What is needed: Using the records below, filter out every line that lacks "spinning" and copy the rest.

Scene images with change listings

****************************************

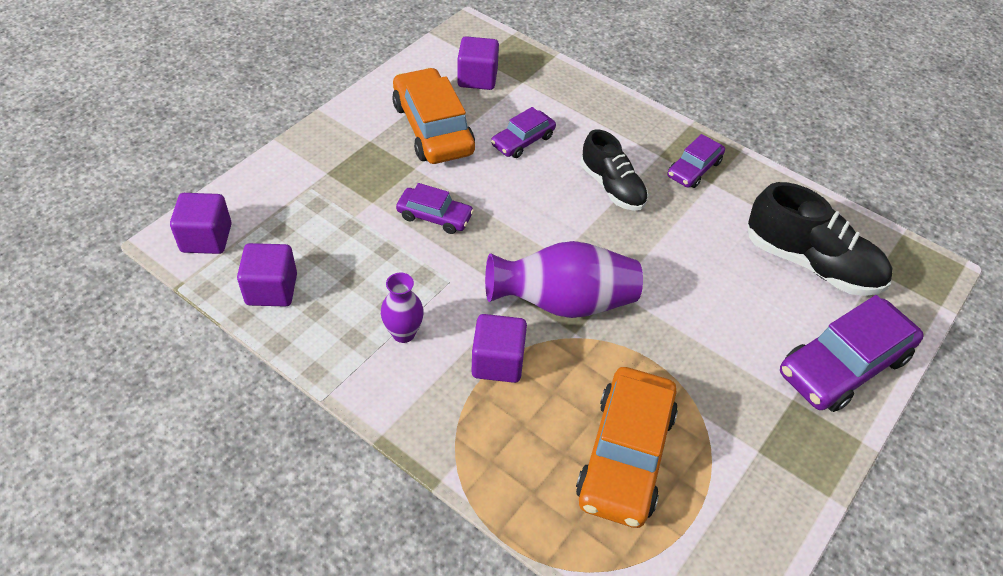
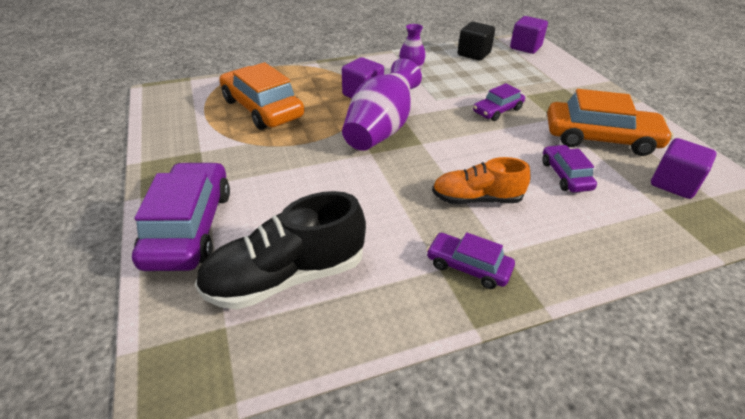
camera: 125 degrees right, 10 degrees down
(271, 289) = (474, 54): purple cube -> black cube
(612, 187) = (476, 199): black shoe -> orange shoe
(694, 169) = (468, 266): purple car -> purple car turned 45 degrees counterclockwise

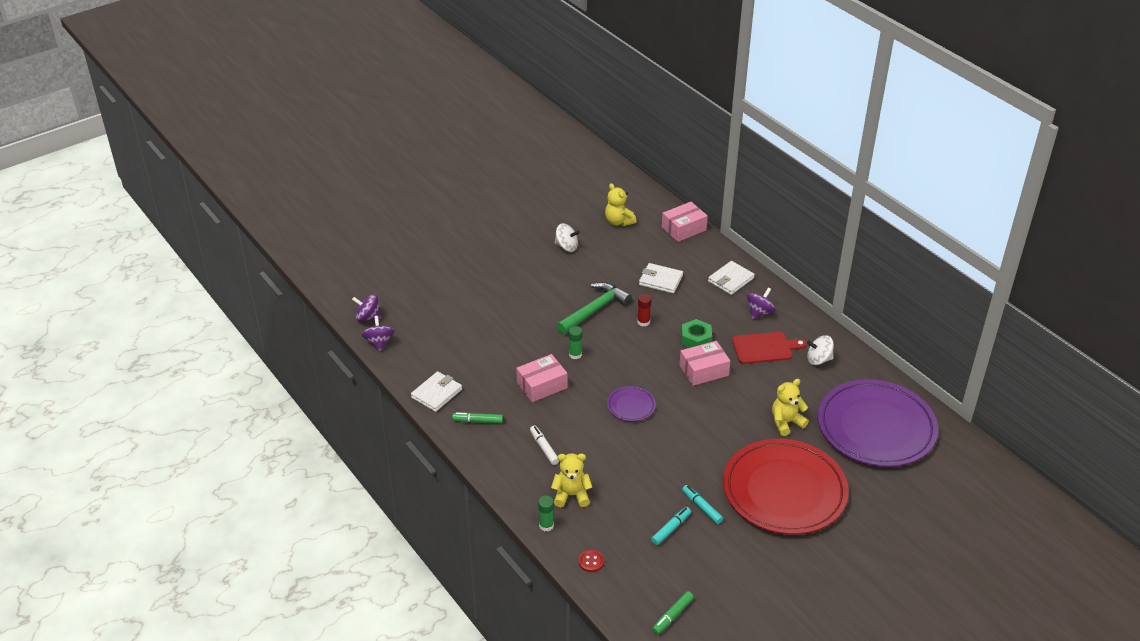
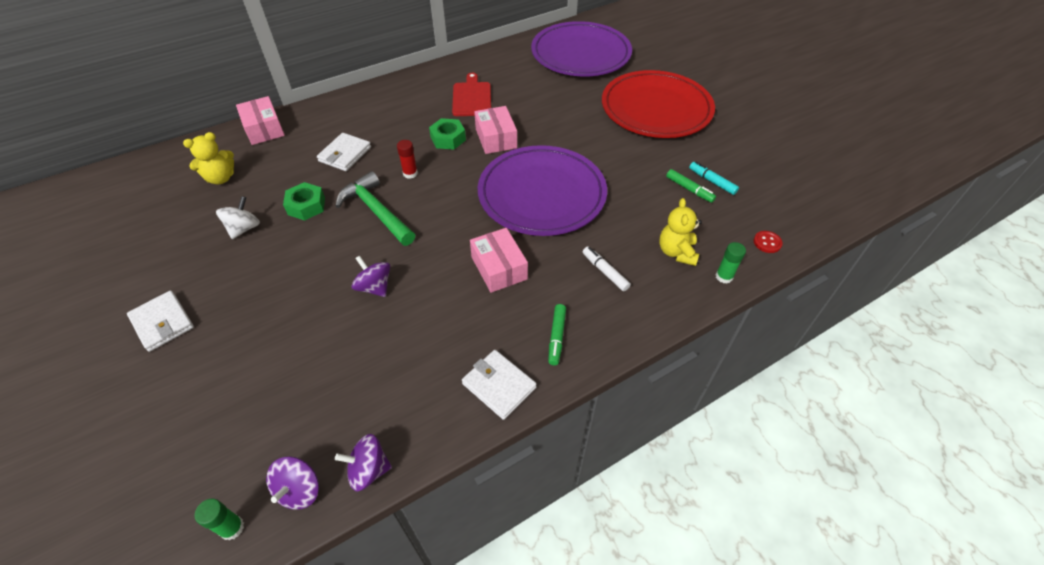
camera: 85 degrees left, 10 degrees up
(544, 448) = (605, 272): white marker -> white marker turned 75 degrees clockwise
(575, 354) = (451, 234): green glue stick -> green glue stick (232, 528)
(595, 272) = (306, 206): none -> green nut
(631, 406) = (542, 194): purple plate -> purple plate, size x2.38
(672, 616) = (818, 190): green marker -> green marker (689, 189)
(701, 507) = (682, 159): turquoise marker -> none
(730, 280) = (365, 106): white wallet -> white wallet (162, 323)
(759, 312) = (420, 95): purple spinning top -> purple spinning top (374, 287)
(786, 422) = (572, 98): yellow teddy bear -> none
(818, 359) = (494, 70): white spinning top -> none

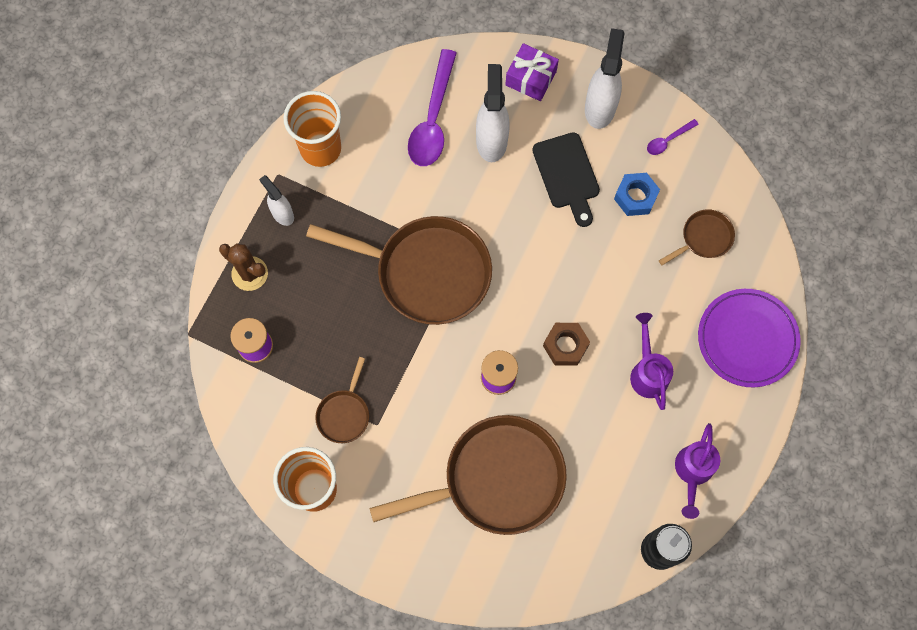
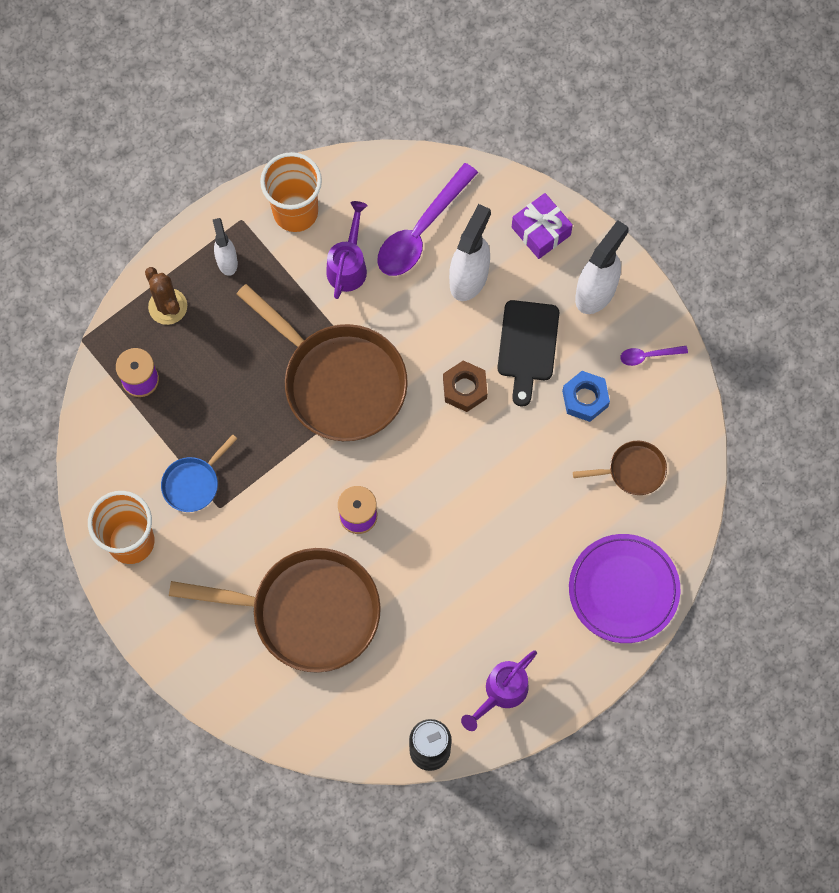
camera: 25 degrees right, 0 degrees up
(344, 414) = (193, 483): brown pan -> blue pan
(565, 346) = (439, 515): brown nut -> brown nut (464, 389)
(647, 371) = (507, 576): purple watering can -> purple watering can (348, 265)

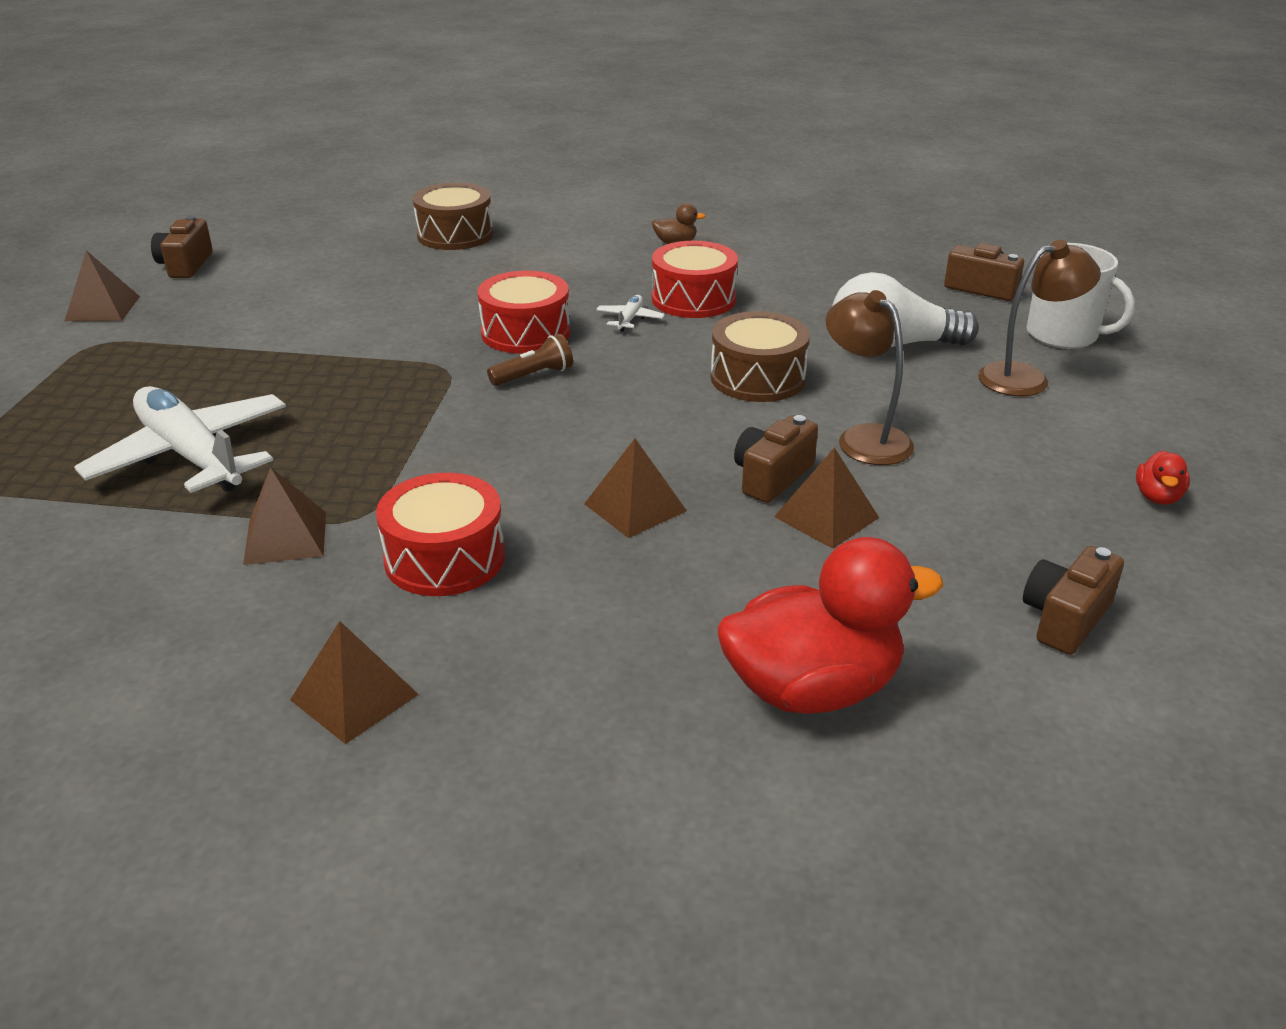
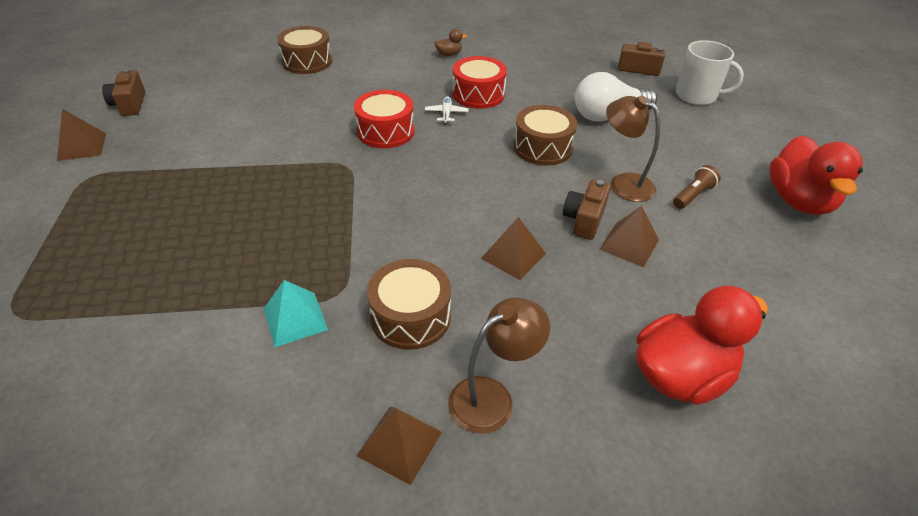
camera: 15 degrees left, 10 degrees up
(190, 455) = (198, 261): white plane -> none
(285, 537) = (295, 319): brown pyramid -> turquoise pyramid
(444, 558) = (410, 317): red drum -> brown drum
(534, 376) = (405, 164): brown flashlight -> brown flashlight (693, 195)
(1026, 378) = (691, 128): brown lamp -> brown lamp (492, 397)
(1065, 618) = (793, 295): brown camera -> none
(1157, 497) = (798, 201): red duck -> red duck, size x2.35

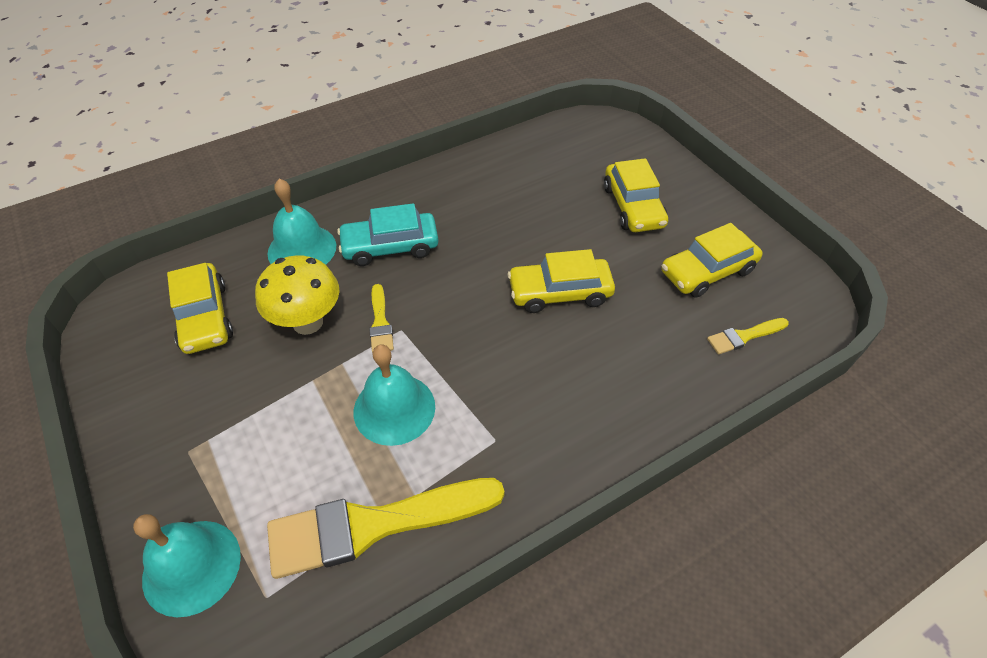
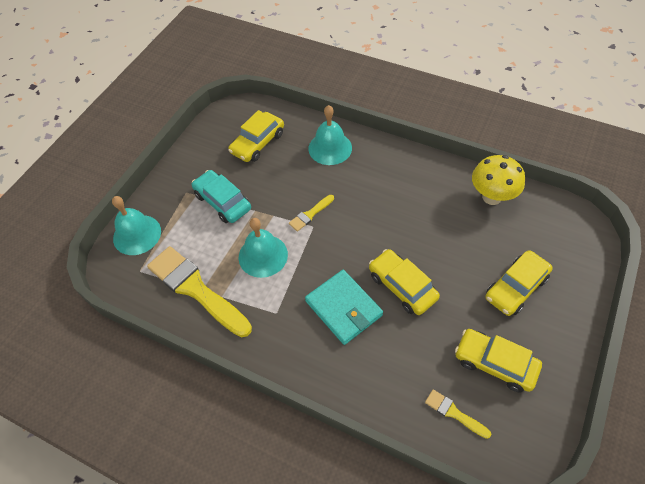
camera: 60 degrees right, 5 degrees up
(307, 322) = (286, 184): yellow mushroom -> yellow mushroom (491, 197)
(390, 247) = (365, 183): turquoise car -> turquoise car (222, 202)
(545, 363) = (343, 308): none -> turquoise wallet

****************************************

Your solution:
(759, 312) = (420, 95): purple spinning top -> purple spinning top (374, 287)
(818, 359) = (494, 70): white spinning top -> none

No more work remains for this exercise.